REQUIREMENTS -
Reproduce the listing below verbatim, keeping every line in its original order.
* BEGIN *
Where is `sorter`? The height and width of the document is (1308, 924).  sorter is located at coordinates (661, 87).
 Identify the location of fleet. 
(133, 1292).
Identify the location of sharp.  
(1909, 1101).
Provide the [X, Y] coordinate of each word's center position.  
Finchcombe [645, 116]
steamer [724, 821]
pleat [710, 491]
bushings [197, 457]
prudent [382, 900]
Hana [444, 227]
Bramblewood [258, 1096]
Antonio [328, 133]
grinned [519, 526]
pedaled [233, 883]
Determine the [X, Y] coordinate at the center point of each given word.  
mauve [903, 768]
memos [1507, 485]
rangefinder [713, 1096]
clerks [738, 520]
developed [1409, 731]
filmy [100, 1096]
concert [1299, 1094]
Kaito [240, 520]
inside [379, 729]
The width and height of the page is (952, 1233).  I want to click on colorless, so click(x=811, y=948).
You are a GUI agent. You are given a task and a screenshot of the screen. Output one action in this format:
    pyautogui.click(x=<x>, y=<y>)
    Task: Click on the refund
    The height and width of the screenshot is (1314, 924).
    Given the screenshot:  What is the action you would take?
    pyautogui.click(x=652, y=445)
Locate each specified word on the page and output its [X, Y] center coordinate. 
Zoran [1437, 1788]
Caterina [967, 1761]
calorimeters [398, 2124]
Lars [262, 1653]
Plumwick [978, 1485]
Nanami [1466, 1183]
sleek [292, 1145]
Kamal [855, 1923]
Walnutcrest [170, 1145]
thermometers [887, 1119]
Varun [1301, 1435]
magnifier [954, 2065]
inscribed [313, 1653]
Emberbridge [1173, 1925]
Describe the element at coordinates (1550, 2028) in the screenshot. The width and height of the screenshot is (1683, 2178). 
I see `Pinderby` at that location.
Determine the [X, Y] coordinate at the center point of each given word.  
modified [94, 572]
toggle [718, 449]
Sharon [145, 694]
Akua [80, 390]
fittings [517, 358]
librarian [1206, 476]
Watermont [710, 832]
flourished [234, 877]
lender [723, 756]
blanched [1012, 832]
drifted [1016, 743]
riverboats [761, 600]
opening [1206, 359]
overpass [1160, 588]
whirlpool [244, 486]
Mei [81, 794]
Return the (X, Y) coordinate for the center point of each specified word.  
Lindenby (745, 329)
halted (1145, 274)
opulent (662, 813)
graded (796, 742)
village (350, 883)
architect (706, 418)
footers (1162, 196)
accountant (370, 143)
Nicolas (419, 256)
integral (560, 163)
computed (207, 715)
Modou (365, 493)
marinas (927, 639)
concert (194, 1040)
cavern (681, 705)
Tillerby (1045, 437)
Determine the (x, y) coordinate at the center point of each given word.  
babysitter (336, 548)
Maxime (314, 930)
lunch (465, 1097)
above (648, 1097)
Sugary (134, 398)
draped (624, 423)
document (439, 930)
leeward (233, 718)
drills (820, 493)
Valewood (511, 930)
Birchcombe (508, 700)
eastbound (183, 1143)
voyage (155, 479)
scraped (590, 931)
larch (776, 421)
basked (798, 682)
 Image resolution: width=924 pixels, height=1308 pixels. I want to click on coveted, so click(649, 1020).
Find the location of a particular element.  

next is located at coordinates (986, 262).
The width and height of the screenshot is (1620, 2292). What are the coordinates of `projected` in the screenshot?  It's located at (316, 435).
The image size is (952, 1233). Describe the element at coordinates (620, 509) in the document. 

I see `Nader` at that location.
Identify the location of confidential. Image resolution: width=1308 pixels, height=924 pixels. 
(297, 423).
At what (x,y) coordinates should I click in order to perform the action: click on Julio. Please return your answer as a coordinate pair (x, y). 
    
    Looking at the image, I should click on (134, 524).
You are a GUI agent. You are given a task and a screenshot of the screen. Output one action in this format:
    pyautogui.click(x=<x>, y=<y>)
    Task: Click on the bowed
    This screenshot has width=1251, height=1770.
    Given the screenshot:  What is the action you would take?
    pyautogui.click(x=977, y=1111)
* END *
TASK RESPONSE -
Where is `sorter`? The height and width of the document is (1308, 924).  sorter is located at coordinates (661, 87).
 Identify the location of fleet. 
(133, 1292).
Identify the location of sharp.  
(1909, 1101).
Provide the [X, Y] coordinate of each word's center position.  
Finchcombe [645, 116]
steamer [724, 821]
pleat [710, 491]
bushings [197, 457]
prudent [382, 900]
Hana [444, 227]
Bramblewood [258, 1096]
Antonio [328, 133]
grinned [519, 526]
pedaled [233, 883]
Determine the [X, Y] coordinate at the center point of each given word.  
mauve [903, 768]
memos [1507, 485]
rangefinder [713, 1096]
clerks [738, 520]
developed [1409, 731]
filmy [100, 1096]
concert [1299, 1094]
Kaito [240, 520]
inside [379, 729]
The width and height of the page is (952, 1233).  I want to click on colorless, so click(x=811, y=948).
You are a GUI agent. You are given a task and a screenshot of the screen. Output one action in this format:
    pyautogui.click(x=<x>, y=<y>)
    Task: Click on the refund
    The height and width of the screenshot is (1314, 924).
    Given the screenshot:  What is the action you would take?
    pyautogui.click(x=652, y=445)
Locate each specified word on the page and output its [X, Y] center coordinate. 
Zoran [1437, 1788]
Caterina [967, 1761]
calorimeters [398, 2124]
Lars [262, 1653]
Plumwick [978, 1485]
Nanami [1466, 1183]
sleek [292, 1145]
Kamal [855, 1923]
Walnutcrest [170, 1145]
thermometers [887, 1119]
Varun [1301, 1435]
magnifier [954, 2065]
inscribed [313, 1653]
Emberbridge [1173, 1925]
Describe the element at coordinates (1550, 2028) in the screenshot. The width and height of the screenshot is (1683, 2178). 
I see `Pinderby` at that location.
Determine the [X, Y] coordinate at the center point of each given word.  
modified [94, 572]
toggle [718, 449]
Sharon [145, 694]
Akua [80, 390]
fittings [517, 358]
librarian [1206, 476]
Watermont [710, 832]
flourished [234, 877]
lender [723, 756]
blanched [1012, 832]
drifted [1016, 743]
riverboats [761, 600]
opening [1206, 359]
overpass [1160, 588]
whirlpool [244, 486]
Mei [81, 794]
Return the (X, Y) coordinate for the center point of each specified word.  
Lindenby (745, 329)
halted (1145, 274)
opulent (662, 813)
graded (796, 742)
village (350, 883)
architect (706, 418)
footers (1162, 196)
accountant (370, 143)
Nicolas (419, 256)
integral (560, 163)
computed (207, 715)
Modou (365, 493)
marinas (927, 639)
concert (194, 1040)
cavern (681, 705)
Tillerby (1045, 437)
Determine the (x, y) coordinate at the center point of each given word.  
babysitter (336, 548)
Maxime (314, 930)
lunch (465, 1097)
above (648, 1097)
Sugary (134, 398)
draped (624, 423)
document (439, 930)
leeward (233, 718)
drills (820, 493)
Valewood (511, 930)
Birchcombe (508, 700)
eastbound (183, 1143)
voyage (155, 479)
scraped (590, 931)
larch (776, 421)
basked (798, 682)
 Image resolution: width=924 pixels, height=1308 pixels. I want to click on coveted, so click(649, 1020).
Find the location of a particular element.  

next is located at coordinates (986, 262).
The width and height of the screenshot is (1620, 2292). What are the coordinates of `projected` in the screenshot?  It's located at (316, 435).
The image size is (952, 1233). Describe the element at coordinates (620, 509) in the document. 

I see `Nader` at that location.
Identify the location of confidential. Image resolution: width=1308 pixels, height=924 pixels. 
(297, 423).
At what (x,y) coordinates should I click in order to perform the action: click on Julio. Please return your answer as a coordinate pair (x, y). 
    
    Looking at the image, I should click on (134, 524).
You are a GUI agent. You are given a task and a screenshot of the screen. Output one action in this format:
    pyautogui.click(x=<x>, y=<y>)
    Task: Click on the bowed
    This screenshot has width=1251, height=1770.
    Given the screenshot:  What is the action you would take?
    pyautogui.click(x=977, y=1111)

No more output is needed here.